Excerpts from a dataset
****************

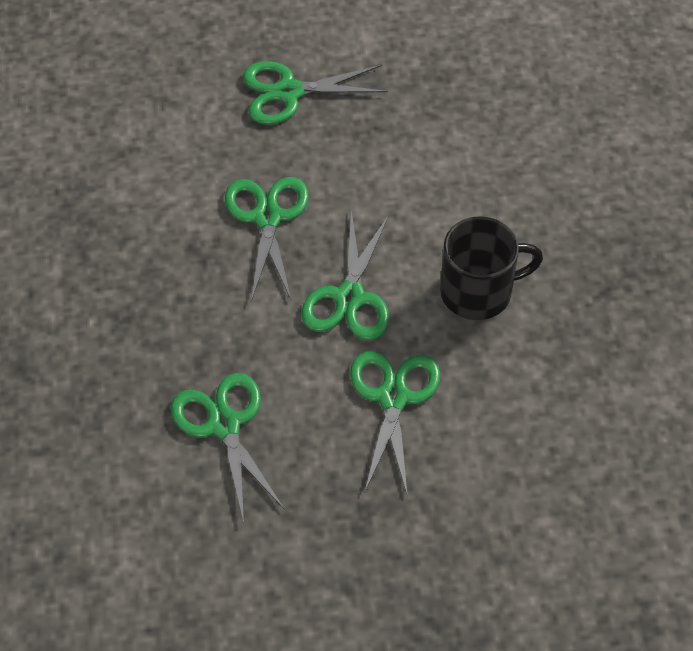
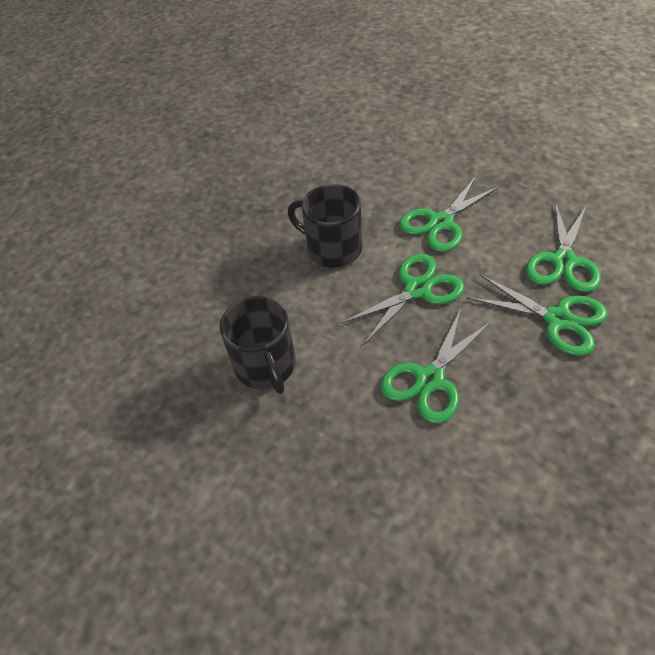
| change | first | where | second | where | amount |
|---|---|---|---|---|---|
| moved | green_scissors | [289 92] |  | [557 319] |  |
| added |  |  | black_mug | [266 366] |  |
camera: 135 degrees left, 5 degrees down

****************

Now reproduce all of the entries precisely, with no pictures in the copy.

| change | first | where | second | where | amount |
|---|---|---|---|---|---|
| moved | green_scissors | [289 92] |  | [557 319] |  |
| added |  |  | black_mug | [266 366] |  |
camera: 135 degrees left, 5 degrees down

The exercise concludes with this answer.